REQUIREMENT
Begin at the line below that has "OLED2: SH1106 -> SSD1306" and stop after the line that has "SD1 pin SCK: GP15 -> GP17". Please restate only those lines, word for word.
Segment Start: INFORMATION SHOWN
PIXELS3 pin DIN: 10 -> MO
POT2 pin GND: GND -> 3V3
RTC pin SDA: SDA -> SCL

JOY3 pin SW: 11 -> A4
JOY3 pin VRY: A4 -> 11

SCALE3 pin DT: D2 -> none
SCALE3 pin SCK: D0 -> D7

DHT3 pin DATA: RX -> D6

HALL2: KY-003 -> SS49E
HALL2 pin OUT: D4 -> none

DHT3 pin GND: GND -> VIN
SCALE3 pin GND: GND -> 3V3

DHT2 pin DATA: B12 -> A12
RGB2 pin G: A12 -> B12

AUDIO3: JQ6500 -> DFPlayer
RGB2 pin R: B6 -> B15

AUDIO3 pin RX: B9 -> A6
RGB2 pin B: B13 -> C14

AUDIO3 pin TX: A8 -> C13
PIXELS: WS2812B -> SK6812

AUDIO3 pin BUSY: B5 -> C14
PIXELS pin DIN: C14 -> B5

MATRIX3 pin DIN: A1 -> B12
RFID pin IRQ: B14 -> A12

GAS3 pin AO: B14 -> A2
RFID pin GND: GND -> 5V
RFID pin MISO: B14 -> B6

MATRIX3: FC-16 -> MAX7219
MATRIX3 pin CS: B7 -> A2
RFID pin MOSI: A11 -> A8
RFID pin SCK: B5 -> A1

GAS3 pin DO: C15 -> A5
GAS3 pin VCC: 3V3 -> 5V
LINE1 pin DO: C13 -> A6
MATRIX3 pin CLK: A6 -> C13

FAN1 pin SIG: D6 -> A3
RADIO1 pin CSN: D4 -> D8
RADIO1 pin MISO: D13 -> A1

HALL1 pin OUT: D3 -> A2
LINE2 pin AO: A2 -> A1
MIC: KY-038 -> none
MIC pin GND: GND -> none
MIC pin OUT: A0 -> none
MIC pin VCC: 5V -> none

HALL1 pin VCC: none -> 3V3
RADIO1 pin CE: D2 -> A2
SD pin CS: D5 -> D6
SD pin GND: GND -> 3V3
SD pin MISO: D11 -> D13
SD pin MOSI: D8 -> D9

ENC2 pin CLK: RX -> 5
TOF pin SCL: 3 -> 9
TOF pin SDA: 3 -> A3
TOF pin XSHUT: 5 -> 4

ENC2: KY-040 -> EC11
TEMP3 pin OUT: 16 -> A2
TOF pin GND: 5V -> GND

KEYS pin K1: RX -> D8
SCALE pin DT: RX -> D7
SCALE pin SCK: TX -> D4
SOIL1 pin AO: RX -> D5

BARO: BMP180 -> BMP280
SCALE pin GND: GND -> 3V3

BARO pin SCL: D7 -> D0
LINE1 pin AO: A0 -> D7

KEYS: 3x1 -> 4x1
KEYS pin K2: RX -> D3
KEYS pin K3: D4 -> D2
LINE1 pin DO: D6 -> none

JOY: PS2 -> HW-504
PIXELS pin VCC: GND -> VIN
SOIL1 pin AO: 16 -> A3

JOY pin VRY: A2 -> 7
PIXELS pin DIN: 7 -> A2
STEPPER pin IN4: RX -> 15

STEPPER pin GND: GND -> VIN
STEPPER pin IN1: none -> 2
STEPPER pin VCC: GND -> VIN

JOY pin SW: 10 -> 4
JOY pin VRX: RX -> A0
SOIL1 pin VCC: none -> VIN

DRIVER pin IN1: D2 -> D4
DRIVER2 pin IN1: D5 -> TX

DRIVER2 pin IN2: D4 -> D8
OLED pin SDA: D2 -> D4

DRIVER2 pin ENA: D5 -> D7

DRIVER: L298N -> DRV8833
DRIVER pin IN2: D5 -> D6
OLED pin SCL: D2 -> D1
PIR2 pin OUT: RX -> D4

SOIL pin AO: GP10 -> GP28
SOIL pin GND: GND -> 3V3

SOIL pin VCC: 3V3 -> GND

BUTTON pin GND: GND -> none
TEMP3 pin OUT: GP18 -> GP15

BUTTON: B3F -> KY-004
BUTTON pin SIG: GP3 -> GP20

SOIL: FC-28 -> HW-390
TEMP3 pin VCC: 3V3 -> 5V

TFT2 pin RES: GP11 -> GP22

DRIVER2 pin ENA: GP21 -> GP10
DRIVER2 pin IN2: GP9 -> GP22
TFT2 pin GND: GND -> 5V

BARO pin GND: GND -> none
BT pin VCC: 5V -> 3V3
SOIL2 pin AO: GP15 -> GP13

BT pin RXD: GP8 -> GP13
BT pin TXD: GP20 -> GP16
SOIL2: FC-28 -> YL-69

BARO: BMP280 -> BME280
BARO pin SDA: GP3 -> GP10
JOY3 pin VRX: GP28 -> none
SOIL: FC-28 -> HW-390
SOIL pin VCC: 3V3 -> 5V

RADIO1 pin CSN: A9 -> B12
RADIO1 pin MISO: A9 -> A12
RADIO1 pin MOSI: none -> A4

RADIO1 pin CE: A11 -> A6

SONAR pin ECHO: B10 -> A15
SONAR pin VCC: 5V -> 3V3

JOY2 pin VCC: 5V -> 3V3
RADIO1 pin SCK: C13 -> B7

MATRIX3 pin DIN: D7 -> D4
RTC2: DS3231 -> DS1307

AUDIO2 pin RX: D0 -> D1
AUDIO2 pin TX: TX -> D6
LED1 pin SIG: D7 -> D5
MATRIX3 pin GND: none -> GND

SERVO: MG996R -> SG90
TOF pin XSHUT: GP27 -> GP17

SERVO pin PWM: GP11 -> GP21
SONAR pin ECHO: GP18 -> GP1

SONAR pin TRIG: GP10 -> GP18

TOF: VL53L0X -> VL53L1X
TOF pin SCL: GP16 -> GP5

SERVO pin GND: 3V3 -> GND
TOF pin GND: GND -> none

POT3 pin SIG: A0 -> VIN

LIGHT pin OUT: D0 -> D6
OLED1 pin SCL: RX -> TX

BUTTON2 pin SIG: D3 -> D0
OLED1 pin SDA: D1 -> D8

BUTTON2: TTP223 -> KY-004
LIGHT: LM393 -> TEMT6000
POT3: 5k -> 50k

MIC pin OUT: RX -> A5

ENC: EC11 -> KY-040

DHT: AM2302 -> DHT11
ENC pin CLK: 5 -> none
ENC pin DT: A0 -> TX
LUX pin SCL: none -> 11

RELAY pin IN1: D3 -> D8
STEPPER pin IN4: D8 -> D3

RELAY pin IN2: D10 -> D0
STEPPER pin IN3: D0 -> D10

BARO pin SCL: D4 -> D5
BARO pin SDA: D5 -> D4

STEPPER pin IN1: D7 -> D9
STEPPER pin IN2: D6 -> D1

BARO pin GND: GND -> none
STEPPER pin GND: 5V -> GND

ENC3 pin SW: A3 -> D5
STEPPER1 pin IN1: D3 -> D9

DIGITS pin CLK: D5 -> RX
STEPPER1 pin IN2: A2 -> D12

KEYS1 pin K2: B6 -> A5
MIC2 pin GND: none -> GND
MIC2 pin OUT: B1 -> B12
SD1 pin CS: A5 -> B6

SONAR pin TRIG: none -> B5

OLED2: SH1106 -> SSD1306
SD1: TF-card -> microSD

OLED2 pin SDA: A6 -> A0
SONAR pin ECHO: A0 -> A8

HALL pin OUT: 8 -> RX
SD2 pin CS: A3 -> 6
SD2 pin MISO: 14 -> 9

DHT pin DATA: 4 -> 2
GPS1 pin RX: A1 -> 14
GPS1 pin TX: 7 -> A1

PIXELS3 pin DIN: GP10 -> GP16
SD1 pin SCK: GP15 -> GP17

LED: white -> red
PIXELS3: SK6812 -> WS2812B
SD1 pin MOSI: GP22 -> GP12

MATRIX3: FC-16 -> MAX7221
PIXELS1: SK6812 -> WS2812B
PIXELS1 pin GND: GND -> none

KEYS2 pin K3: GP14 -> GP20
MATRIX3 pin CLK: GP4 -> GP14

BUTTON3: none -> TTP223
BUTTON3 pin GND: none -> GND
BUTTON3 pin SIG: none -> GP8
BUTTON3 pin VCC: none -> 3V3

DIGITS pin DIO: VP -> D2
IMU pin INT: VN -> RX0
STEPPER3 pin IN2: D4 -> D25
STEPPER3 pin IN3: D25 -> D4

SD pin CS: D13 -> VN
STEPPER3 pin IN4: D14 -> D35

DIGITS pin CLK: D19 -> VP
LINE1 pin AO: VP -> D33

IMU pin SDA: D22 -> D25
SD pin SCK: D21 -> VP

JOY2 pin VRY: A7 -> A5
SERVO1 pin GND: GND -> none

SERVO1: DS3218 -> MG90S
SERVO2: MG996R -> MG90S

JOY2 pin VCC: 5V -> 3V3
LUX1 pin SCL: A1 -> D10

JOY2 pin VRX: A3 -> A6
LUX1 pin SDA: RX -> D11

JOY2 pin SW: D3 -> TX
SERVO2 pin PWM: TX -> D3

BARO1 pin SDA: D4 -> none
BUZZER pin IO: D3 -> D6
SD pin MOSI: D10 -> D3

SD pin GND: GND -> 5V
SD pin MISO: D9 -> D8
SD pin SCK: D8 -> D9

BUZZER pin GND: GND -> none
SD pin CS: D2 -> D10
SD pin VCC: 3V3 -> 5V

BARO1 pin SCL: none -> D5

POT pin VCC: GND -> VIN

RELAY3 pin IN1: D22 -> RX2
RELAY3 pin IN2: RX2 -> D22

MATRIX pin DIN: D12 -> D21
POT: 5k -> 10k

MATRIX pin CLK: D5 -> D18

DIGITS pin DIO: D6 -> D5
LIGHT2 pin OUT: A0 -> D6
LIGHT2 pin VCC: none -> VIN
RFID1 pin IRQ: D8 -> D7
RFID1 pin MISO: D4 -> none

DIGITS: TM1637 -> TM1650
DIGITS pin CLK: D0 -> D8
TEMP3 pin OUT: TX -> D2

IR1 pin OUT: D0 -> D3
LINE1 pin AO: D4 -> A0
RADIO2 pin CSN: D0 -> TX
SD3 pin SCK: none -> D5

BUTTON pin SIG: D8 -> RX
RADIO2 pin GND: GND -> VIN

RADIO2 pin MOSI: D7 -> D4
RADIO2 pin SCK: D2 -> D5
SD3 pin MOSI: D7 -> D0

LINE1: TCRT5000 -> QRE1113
Segment End: INFORMATION SHOWN
FINISHED TASK
OLED2: SH1106 -> SSD1306
SD1: TF-card -> microSD

OLED2 pin SDA: A6 -> A0
SONAR pin ECHO: A0 -> A8

HALL pin OUT: 8 -> RX
SD2 pin CS: A3 -> 6
SD2 pin MISO: 14 -> 9

DHT pin DATA: 4 -> 2
GPS1 pin RX: A1 -> 14
GPS1 pin TX: 7 -> A1

PIXELS3 pin DIN: GP10 -> GP16
SD1 pin SCK: GP15 -> GP17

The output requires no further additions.